**Material provided**.

------------------------------

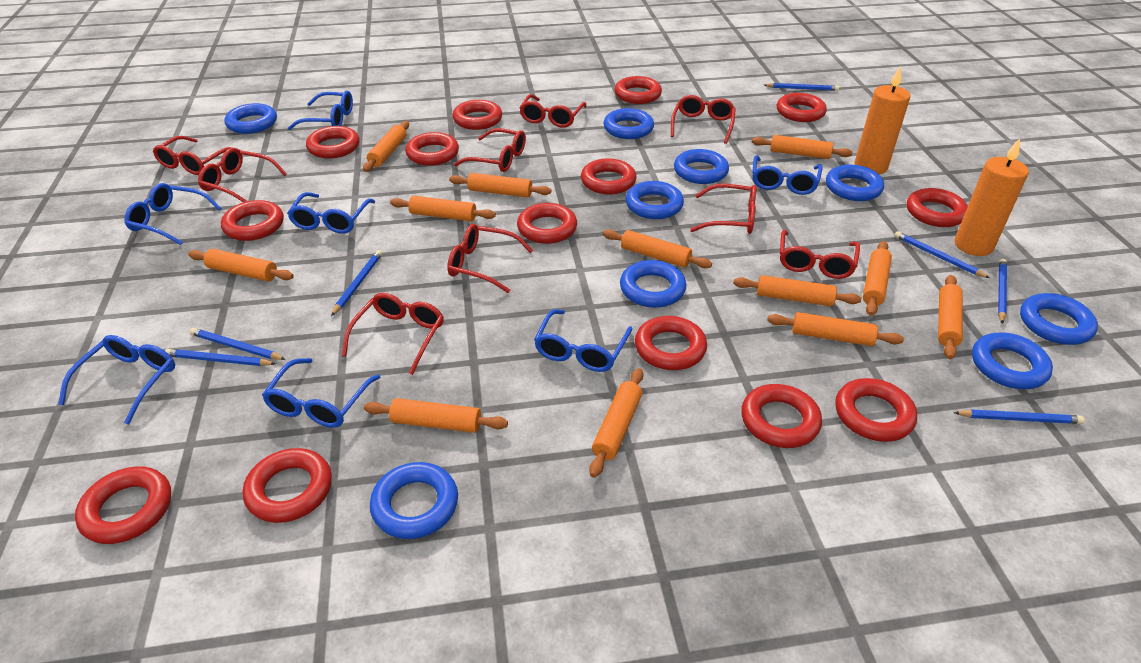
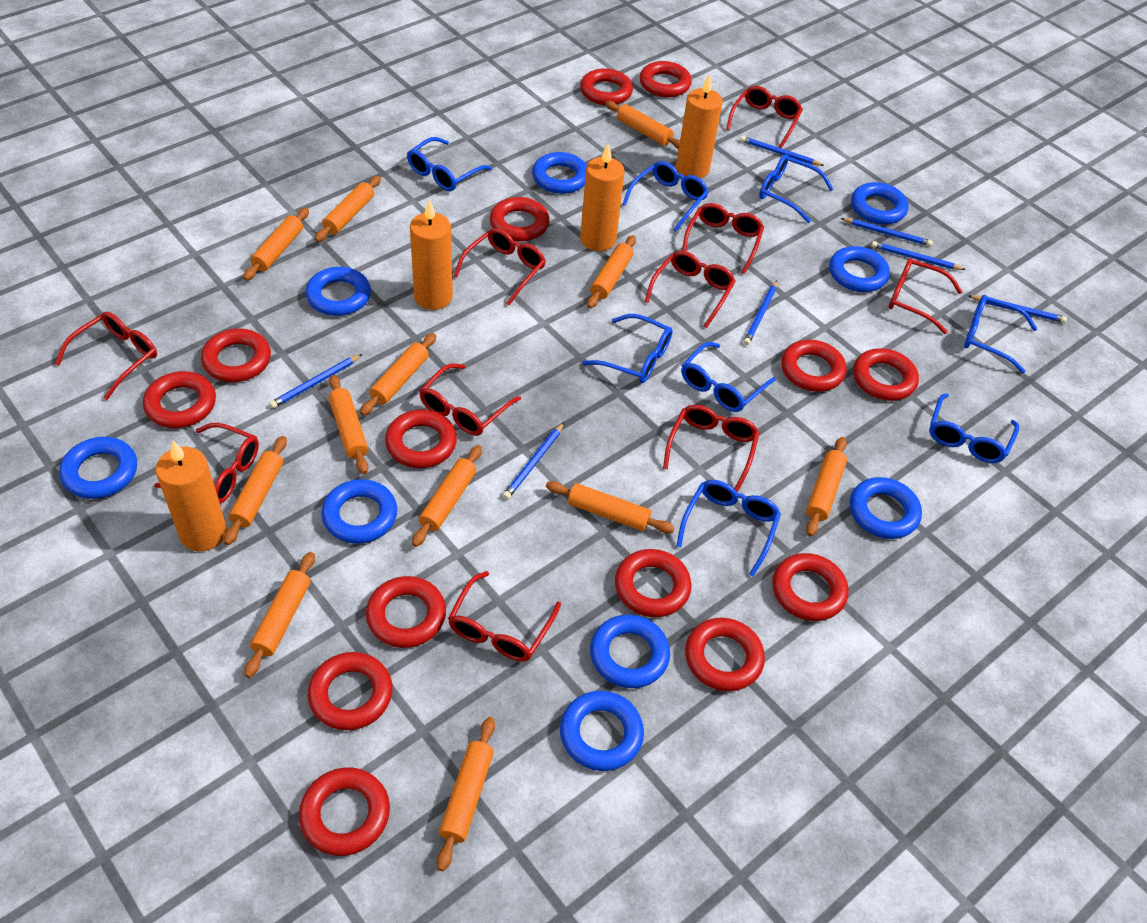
blue glasses: 7 -> 8
orange candle: 2 -> 4
red glasses: 9 -> 10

------------------------------

**Your goal**.
Give an exact copy of the listing above that leaves out every picture.

**Answer below**.
blue glasses: 7 -> 8
orange candle: 2 -> 4
red glasses: 9 -> 10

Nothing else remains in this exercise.